In the entries below, filter for the word "vaporisateur" and copy every matching line.

*Available records*:
++++++

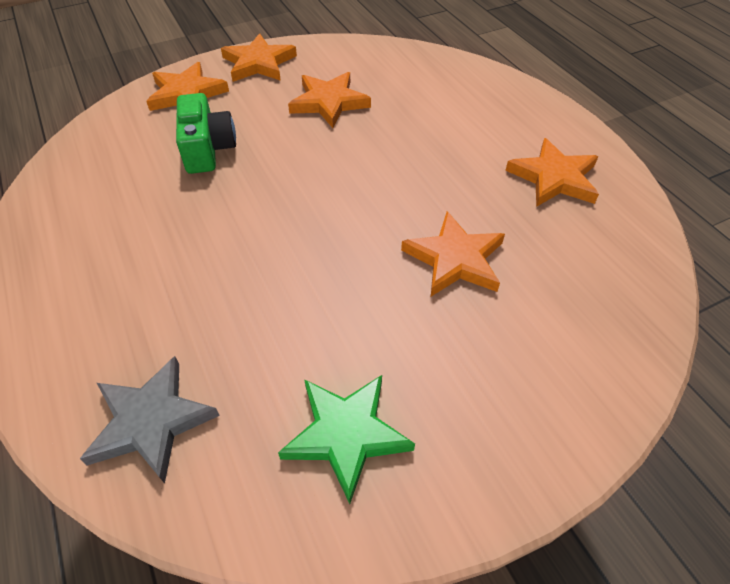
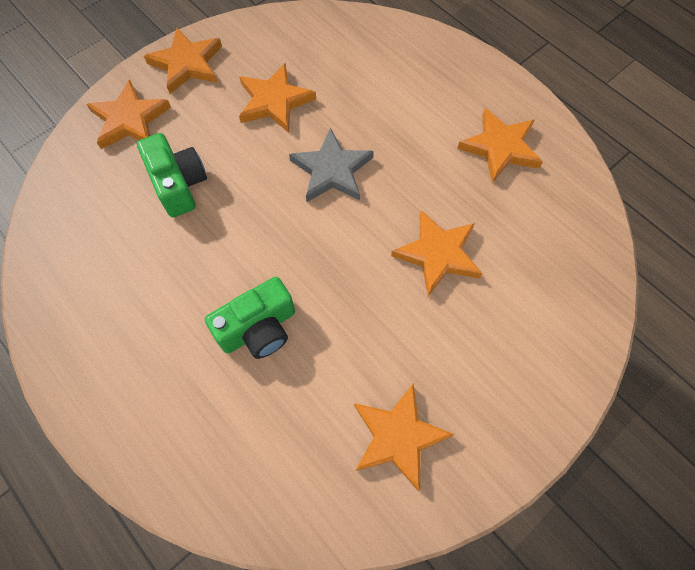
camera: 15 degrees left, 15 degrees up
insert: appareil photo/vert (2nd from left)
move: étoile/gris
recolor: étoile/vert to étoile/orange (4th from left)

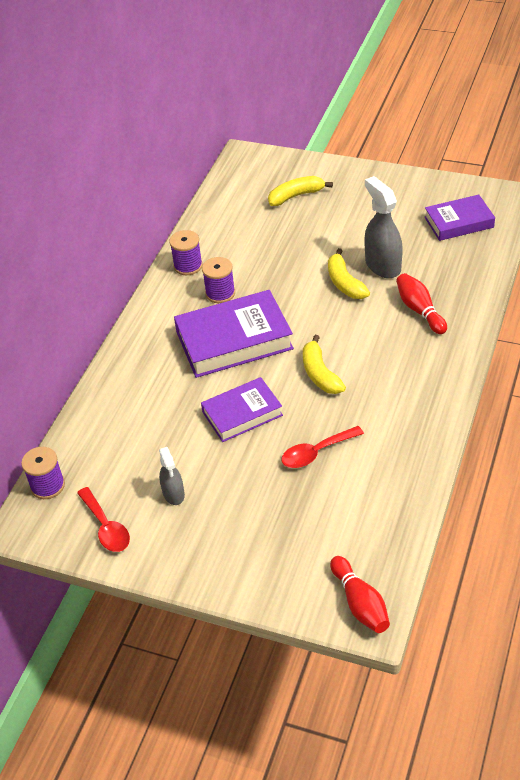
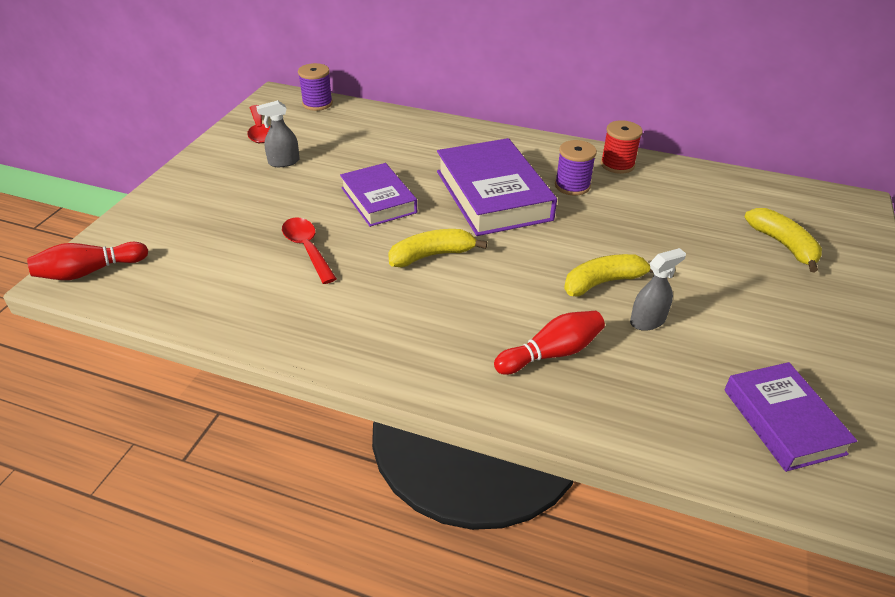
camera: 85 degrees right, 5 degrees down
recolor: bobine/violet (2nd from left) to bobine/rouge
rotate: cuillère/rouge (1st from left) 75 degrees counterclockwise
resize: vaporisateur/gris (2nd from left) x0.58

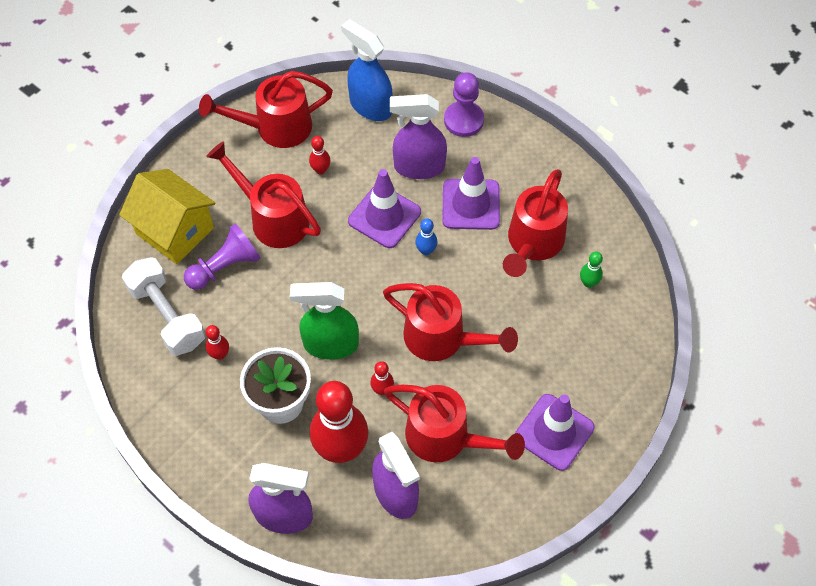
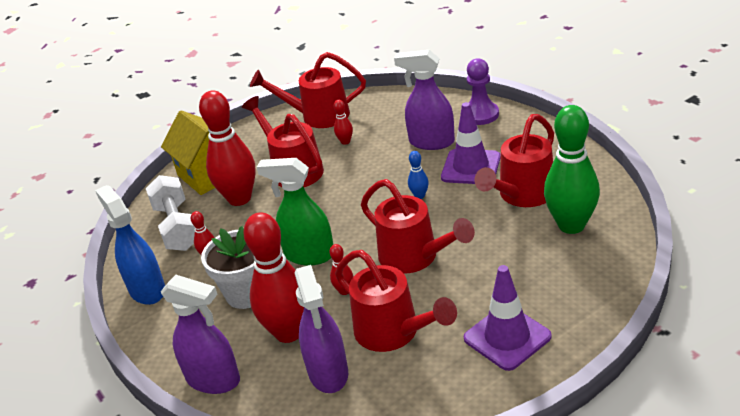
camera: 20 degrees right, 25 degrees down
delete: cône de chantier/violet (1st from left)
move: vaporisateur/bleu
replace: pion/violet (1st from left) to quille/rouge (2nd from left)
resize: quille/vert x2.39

++++++

*Task result*:
resize: vaporisateur/gris (2nd from left) x0.58
move: vaporisateur/bleu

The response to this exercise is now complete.